::: Provided data :::

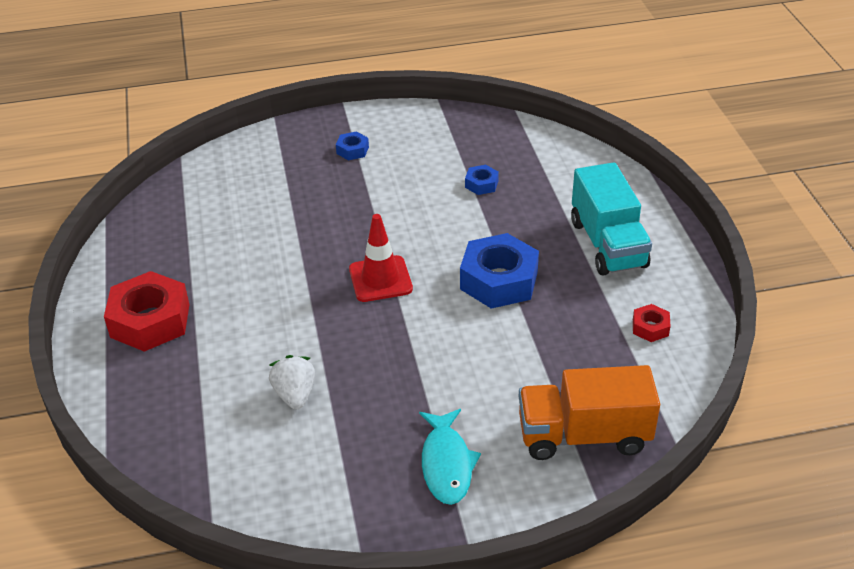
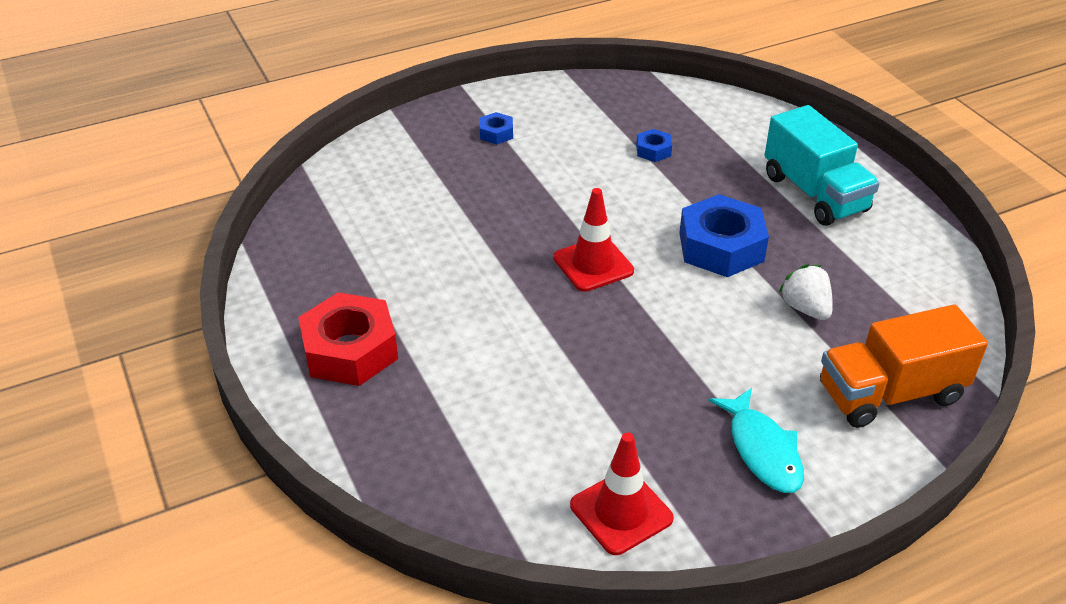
camera: 15 degrees left, 0 degrees up
(295, 394) = (558, 404): white strawberry -> white strawberry (805, 308)
(304, 493) = (621, 512): none -> red traffic cone
(650, 327) = (900, 271): red nut -> none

:::

From the first line to the last, write out the data above exactly. Omit the pictures.

> [Answer for this exercise]
camera: 15 degrees left, 0 degrees up
(295, 394) = (558, 404): white strawberry -> white strawberry (805, 308)
(304, 493) = (621, 512): none -> red traffic cone
(650, 327) = (900, 271): red nut -> none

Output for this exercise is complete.